• _Exercise details_:
Only the lines from the one bearing "U1 pin in-: SIG13 -> SIG14" through the end of the listing belong in your response, restated word for word and without pictures.

++++ Given entries ++++

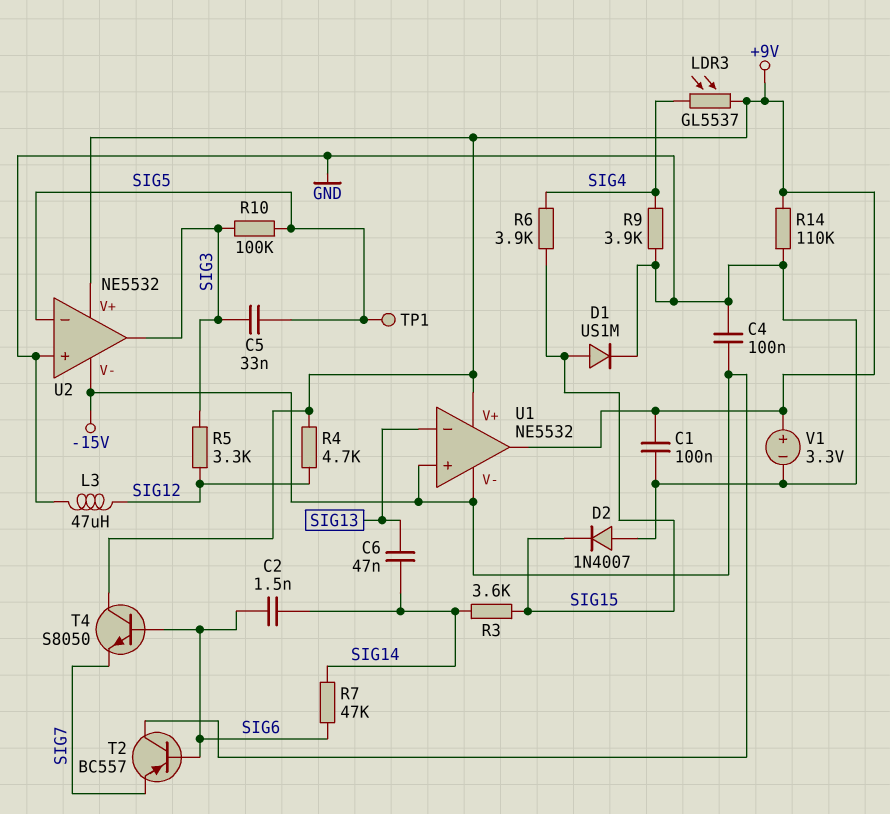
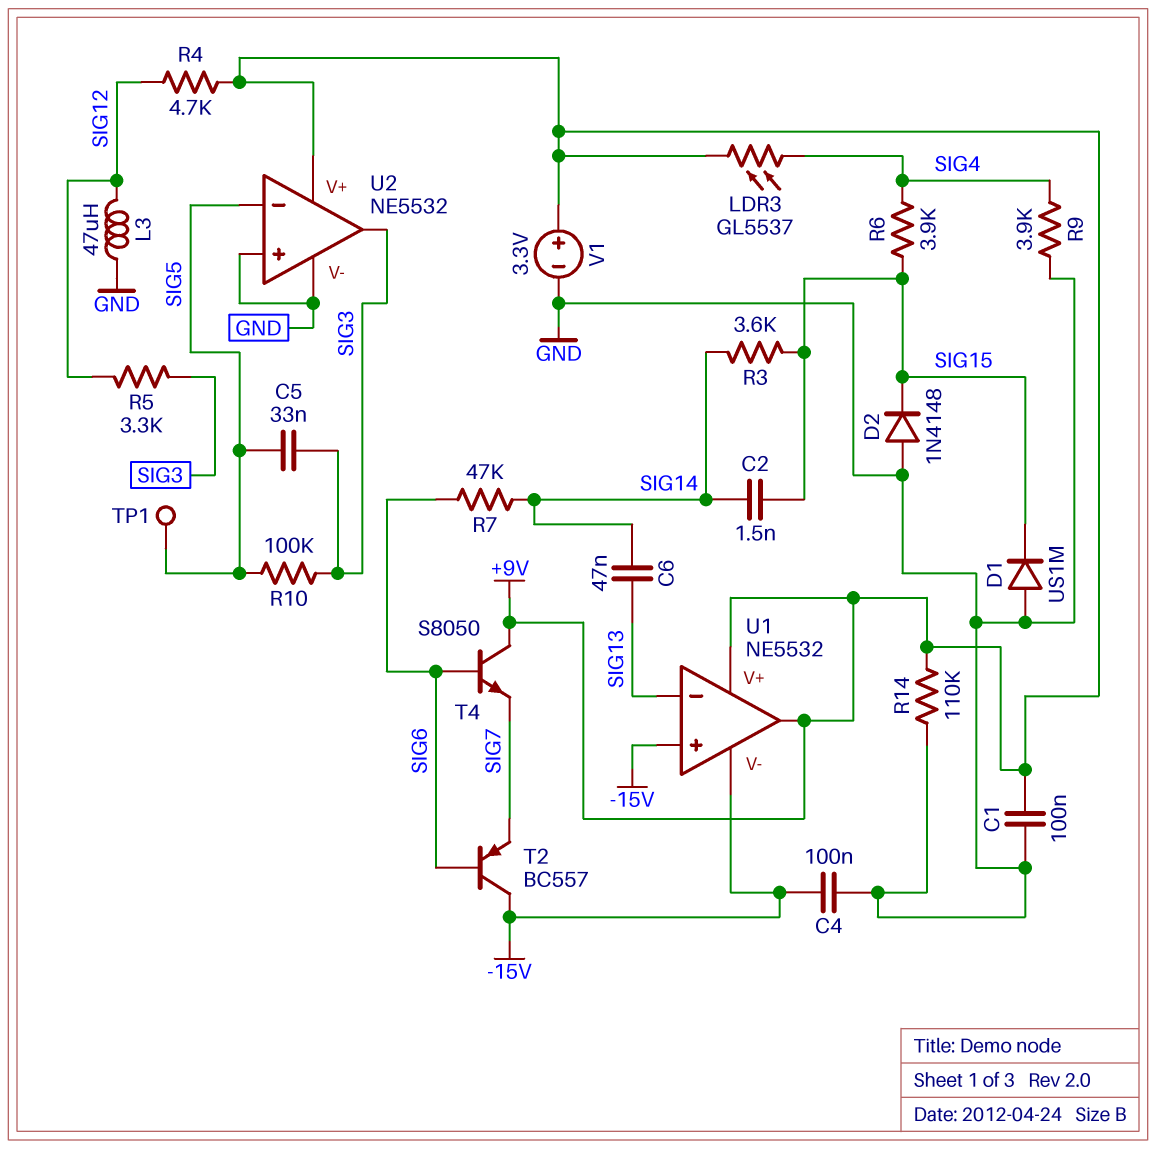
C2: 1.5nF (SIG6, SIG14) -> 1.5nF (SIG14, SIG15)
D1: diode US1M (A SIG15, K GND) -> diode US1M (A GND, K SIG15)
D2: diode 1N4007 (A GND, K SIG15) -> diode 1N4148 (A GND, K SIG15)
U2 pin V-: -15V -> GND

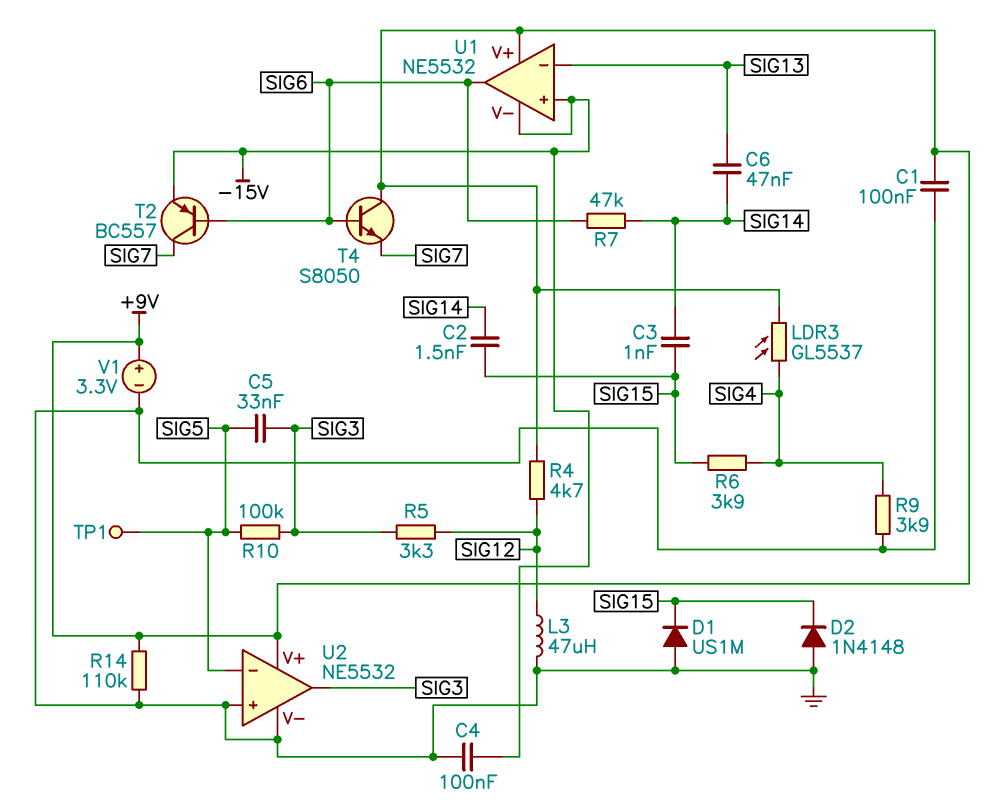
C3: none -> 1nF (SIG14, SIG15)
R3: 3.6k (SIG14, SIG15) -> none
T2: PNP BC557 (B SIG6, C -15V, E SIG7) -> PNP BC557 (B SIG6, C SIG7, E -15V)
U1 pin out: +9V -> SIG6

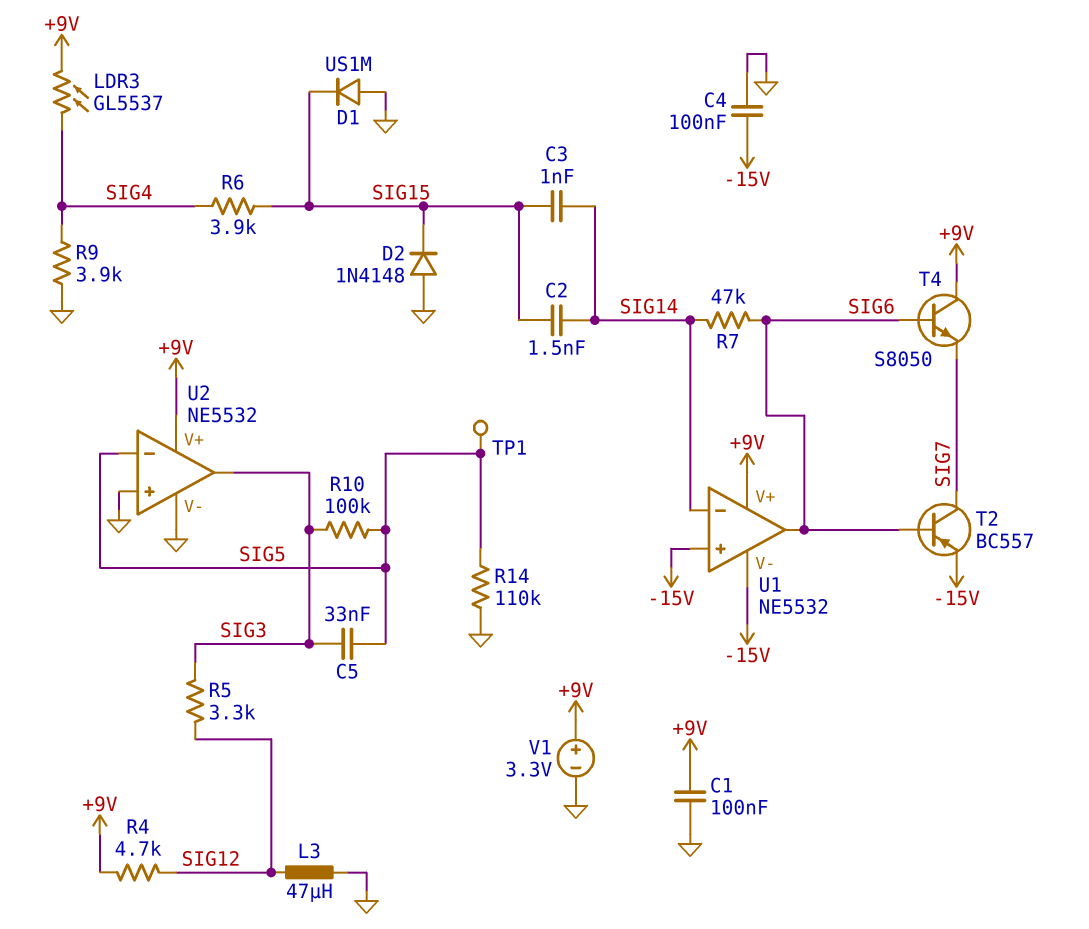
C6: 47nF (SIG13, SIG14) -> none
R14: 110k (+9V, GND) -> 110k (GND, SIG5)
U1 pin in-: SIG13 -> SIG14

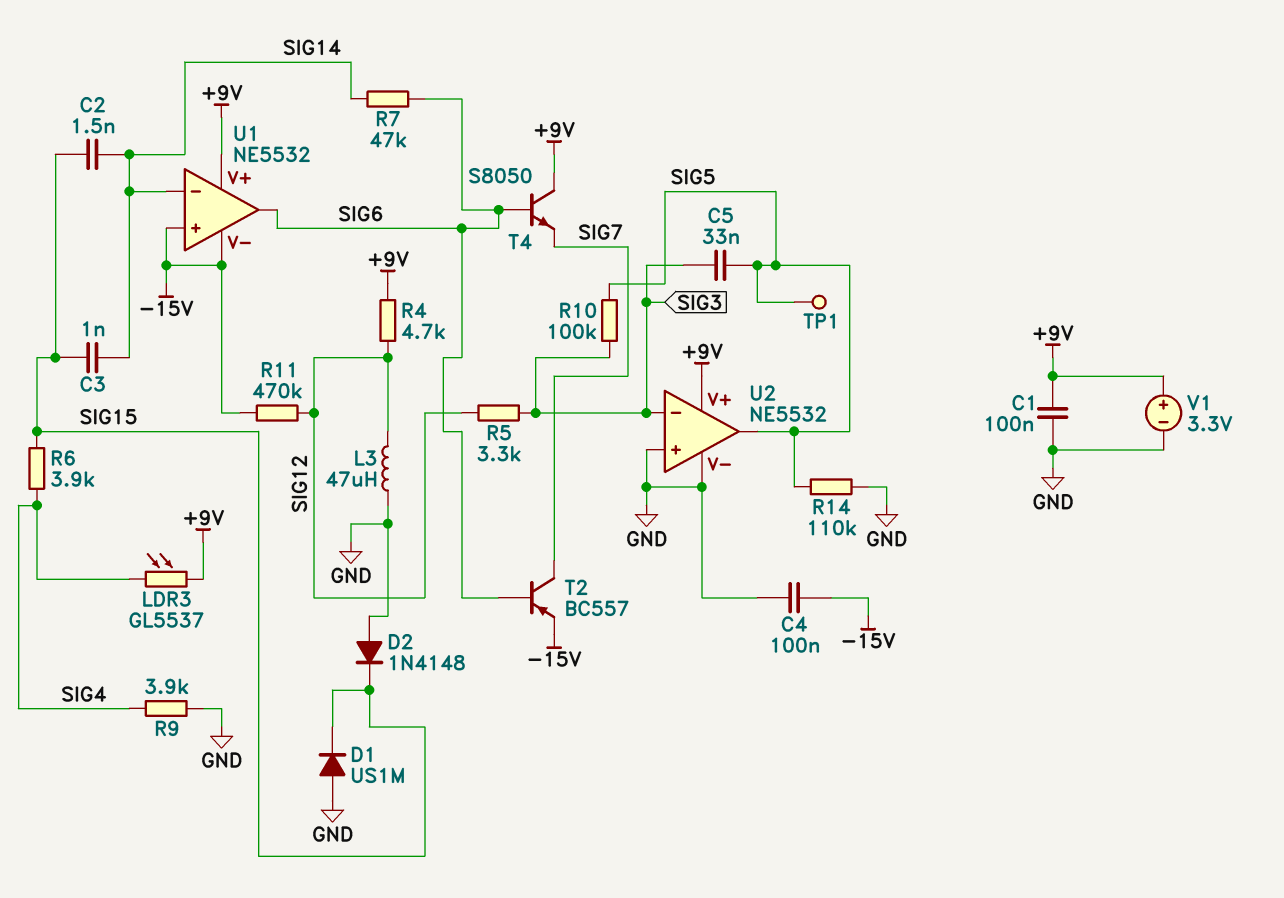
R11: none -> 470k (-15V, SIG12)
U2 pin in-: SIG5 -> SIG3
U2 pin out: SIG3 -> SIG5

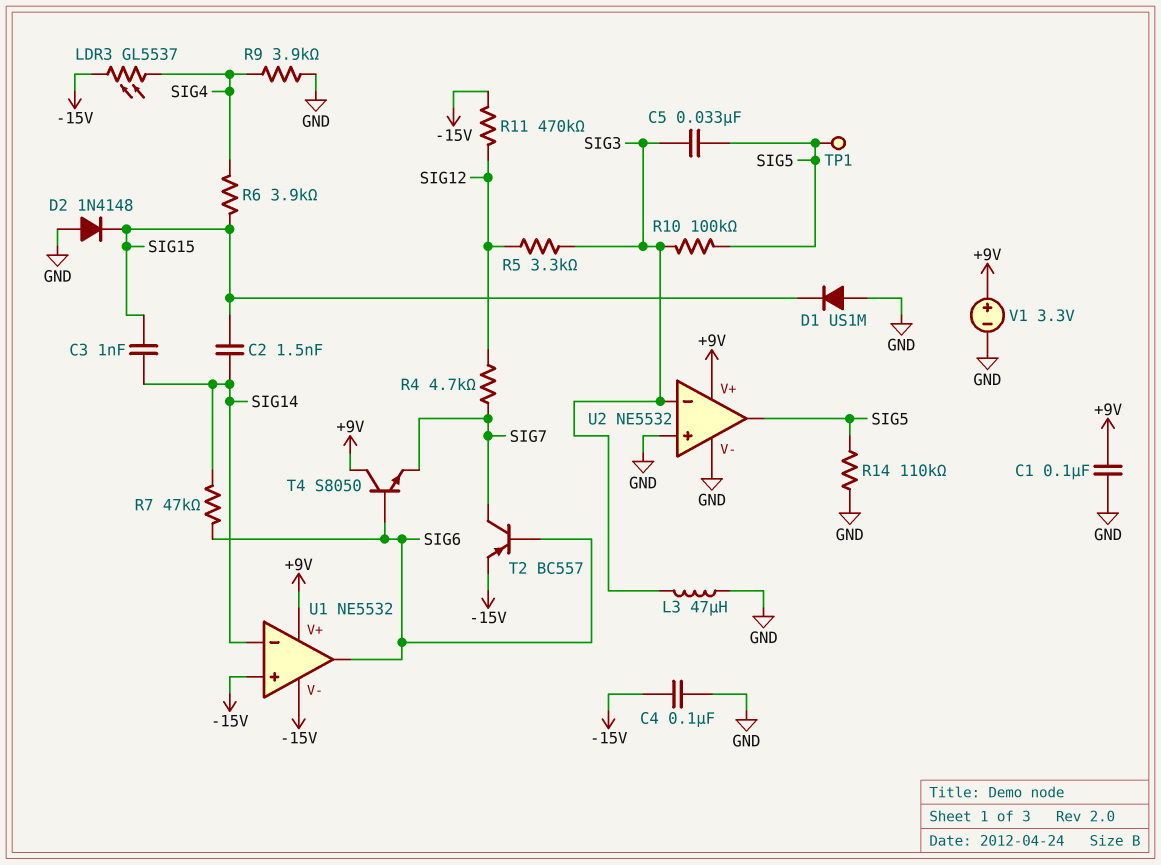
L3: 47uH (GND, SIG12) -> 47uH (GND, SIG3)
LDR3: GL5537 (+9V, SIG4) -> GL5537 (-15V, SIG4)
R4: 4.7k (+9V, SIG12) -> 4.7k (SIG7, SIG12)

++++

• _Solution_:
U1 pin in-: SIG13 -> SIG14

R11: none -> 470k (-15V, SIG12)
U2 pin in-: SIG5 -> SIG3
U2 pin out: SIG3 -> SIG5

L3: 47uH (GND, SIG12) -> 47uH (GND, SIG3)
LDR3: GL5537 (+9V, SIG4) -> GL5537 (-15V, SIG4)
R4: 4.7k (+9V, SIG12) -> 4.7k (SIG7, SIG12)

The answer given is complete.